#### Exercise materials
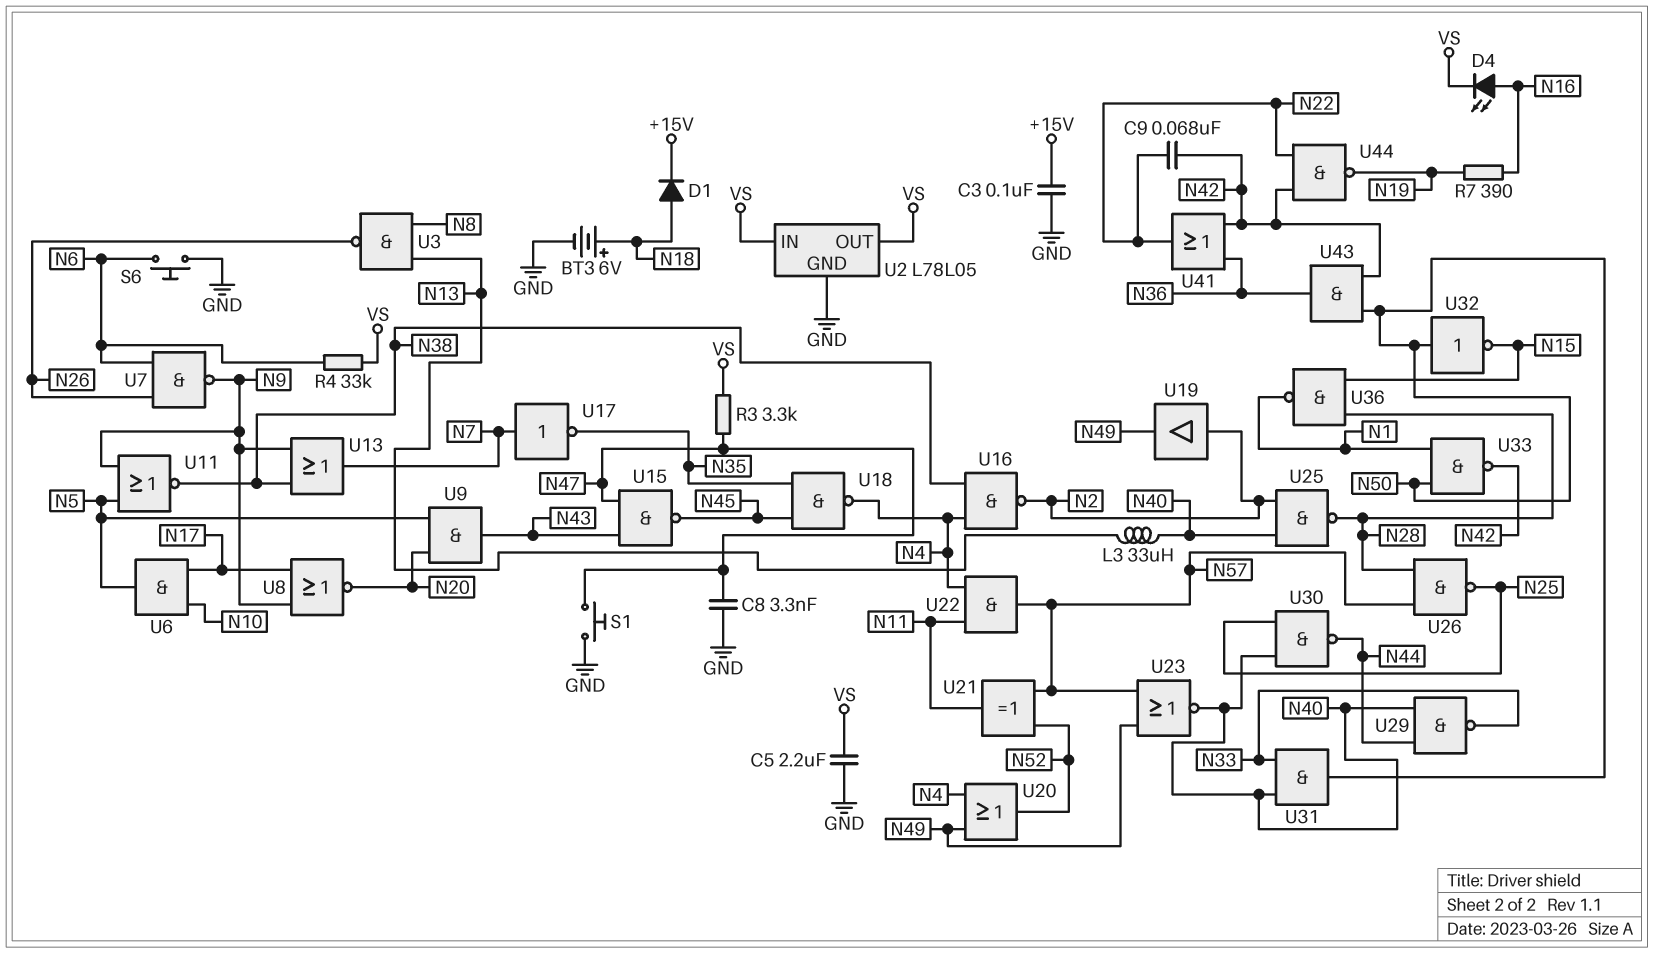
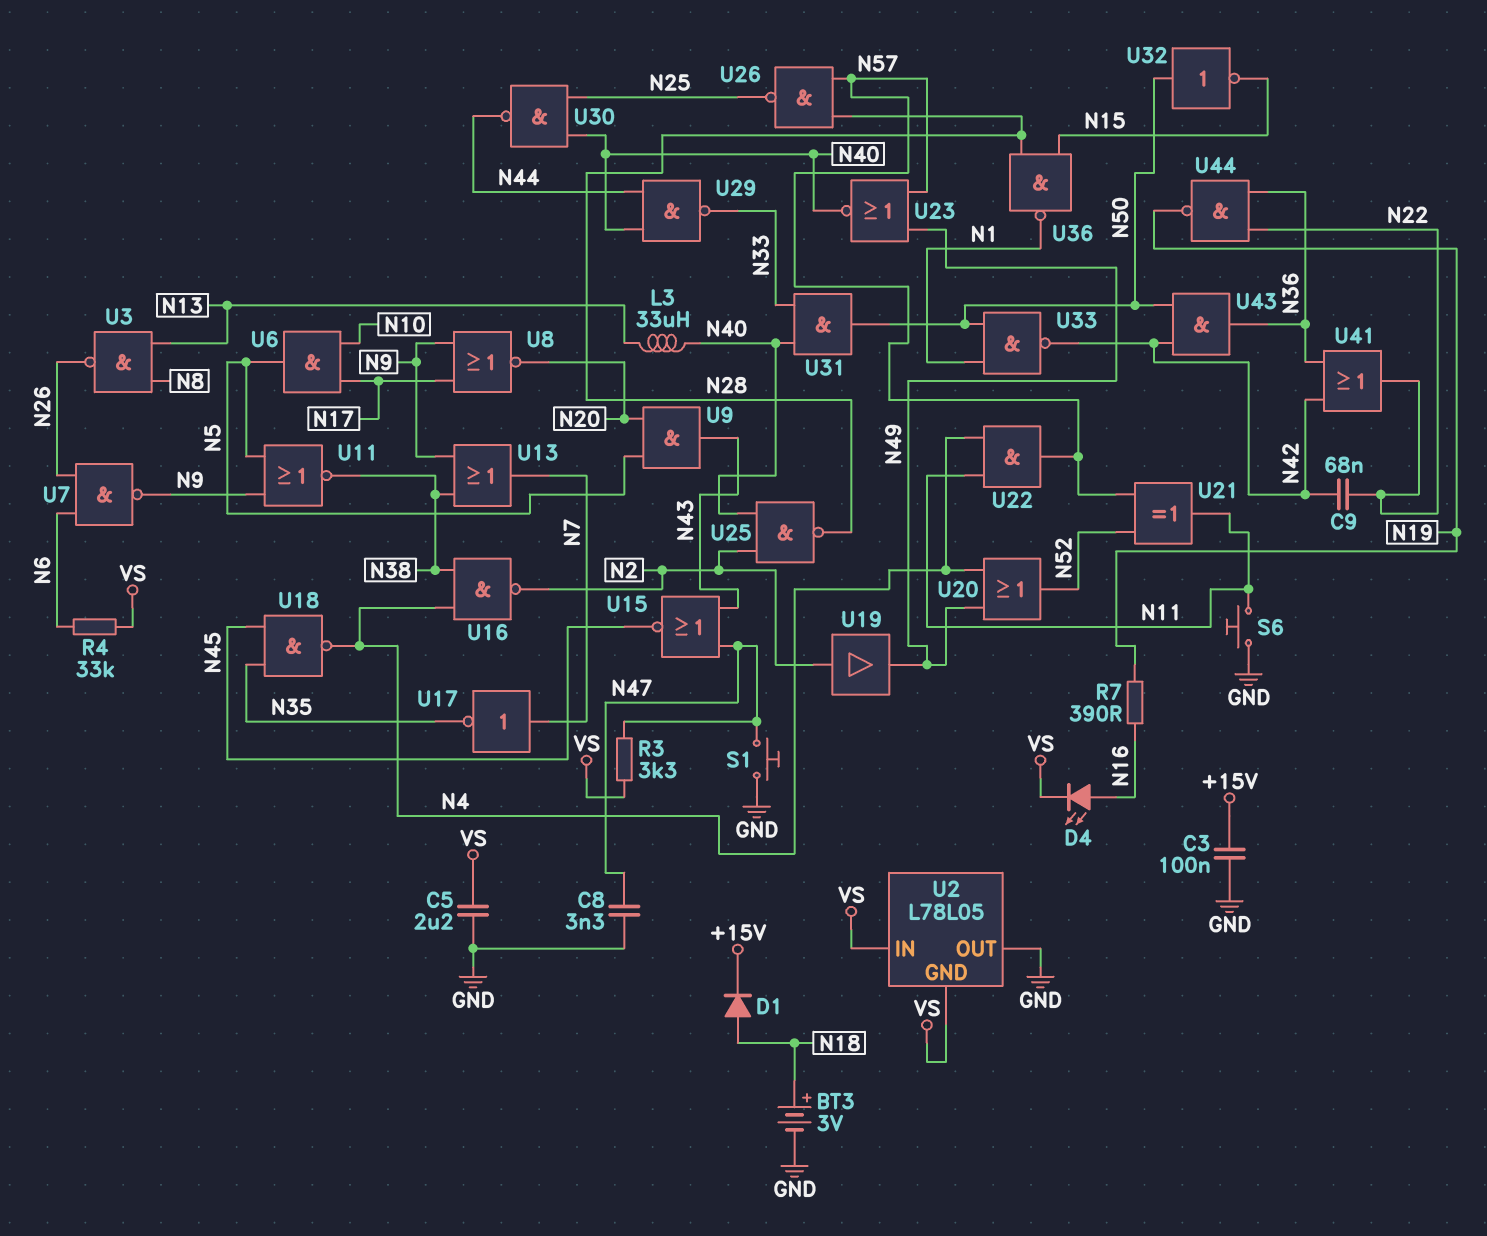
BT3: 6V (plus N18, minus GND) -> 3V (plus N18, minus GND)
S6: button (GND, N6) -> button (GND, N11)
U2 pin GND: GND -> VS
U2 pin OUT: VS -> GND
U15: NAND (in N43, in N47, out N45) -> NOR (in N43, in N47, out N45)
U44: NAND (in N22, in N42, out N19) -> NAND (in N22, in N36, out N19)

#### The problem
Working through the records, copy each line in which the word "NAND" appears.

#### Task response
U15: NAND (in N43, in N47, out N45) -> NOR (in N43, in N47, out N45)
U44: NAND (in N22, in N42, out N19) -> NAND (in N22, in N36, out N19)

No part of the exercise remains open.